[DIRECTIONS FOR THIS TASK] Your task is to repeat the entries word for word while leaving out the pictures.

[MATERIAL PROVIDED]

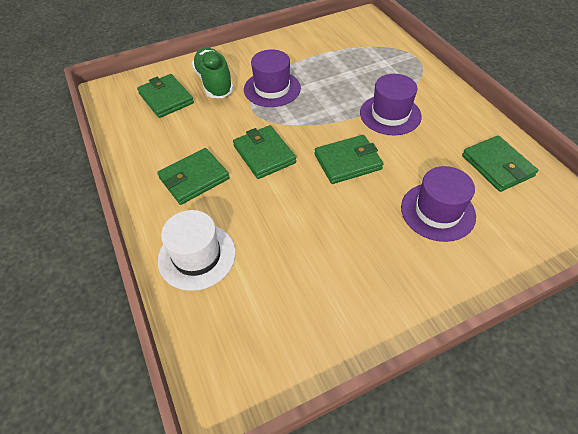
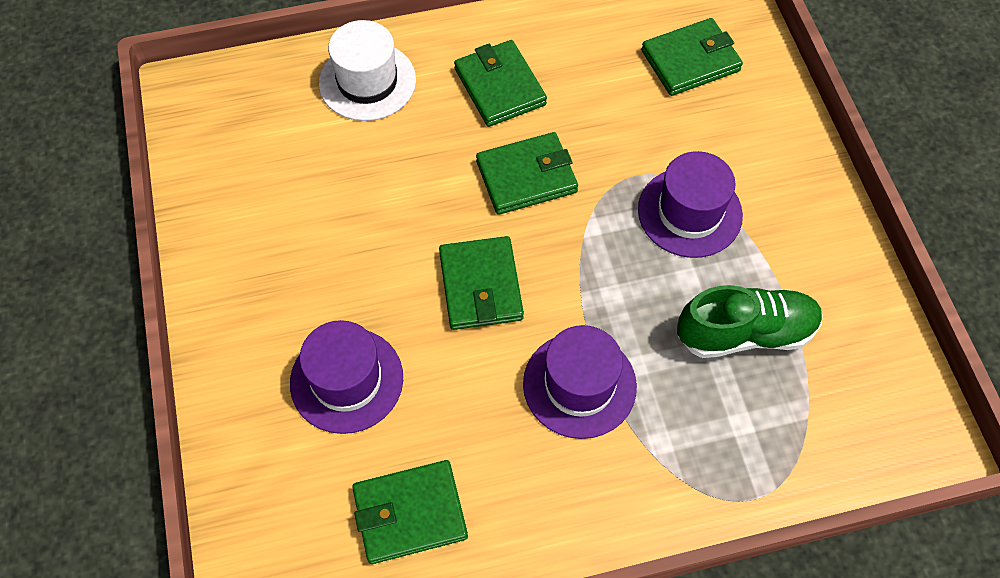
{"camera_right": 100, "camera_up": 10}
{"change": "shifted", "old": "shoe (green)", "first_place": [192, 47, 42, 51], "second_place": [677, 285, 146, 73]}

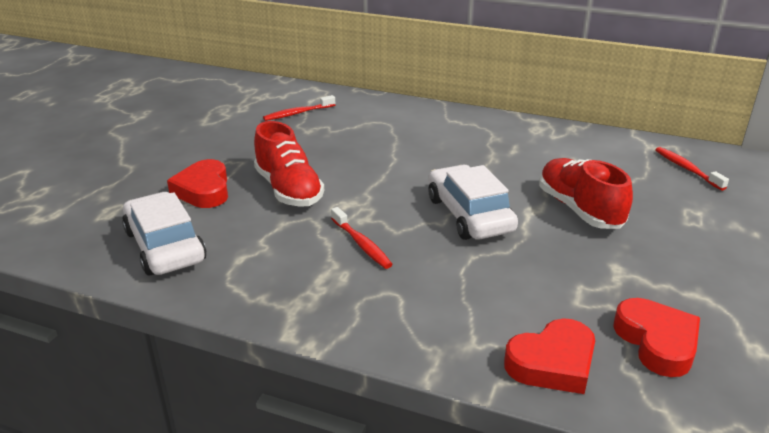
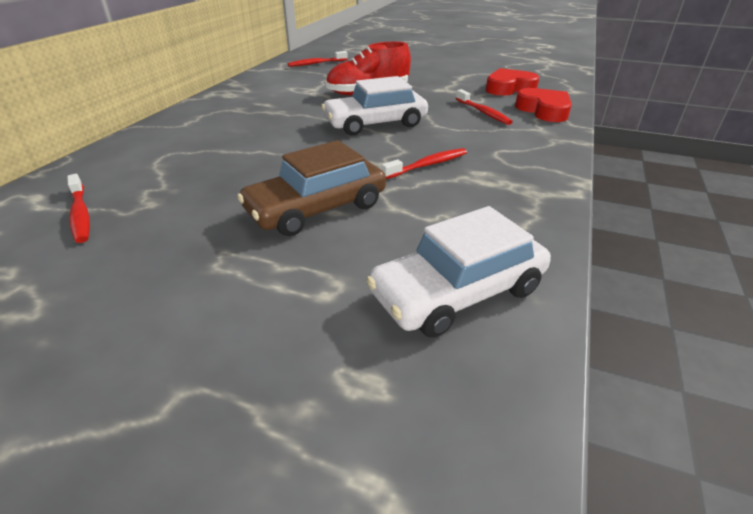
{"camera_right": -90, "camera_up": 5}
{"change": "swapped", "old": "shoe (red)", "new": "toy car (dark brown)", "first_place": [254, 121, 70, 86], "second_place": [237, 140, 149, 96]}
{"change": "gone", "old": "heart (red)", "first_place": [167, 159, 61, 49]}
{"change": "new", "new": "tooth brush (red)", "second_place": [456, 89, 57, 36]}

[ANSWER FOR THE TASK]
{"camera_right": 100, "camera_up": 10}
{"change": "shifted", "old": "shoe (green)", "first_place": [192, 47, 42, 51], "second_place": [677, 285, 146, 73]}

{"camera_right": -90, "camera_up": 5}
{"change": "swapped", "old": "shoe (red)", "new": "toy car (dark brown)", "first_place": [254, 121, 70, 86], "second_place": [237, 140, 149, 96]}
{"change": "gone", "old": "heart (red)", "first_place": [167, 159, 61, 49]}
{"change": "new", "new": "tooth brush (red)", "second_place": [456, 89, 57, 36]}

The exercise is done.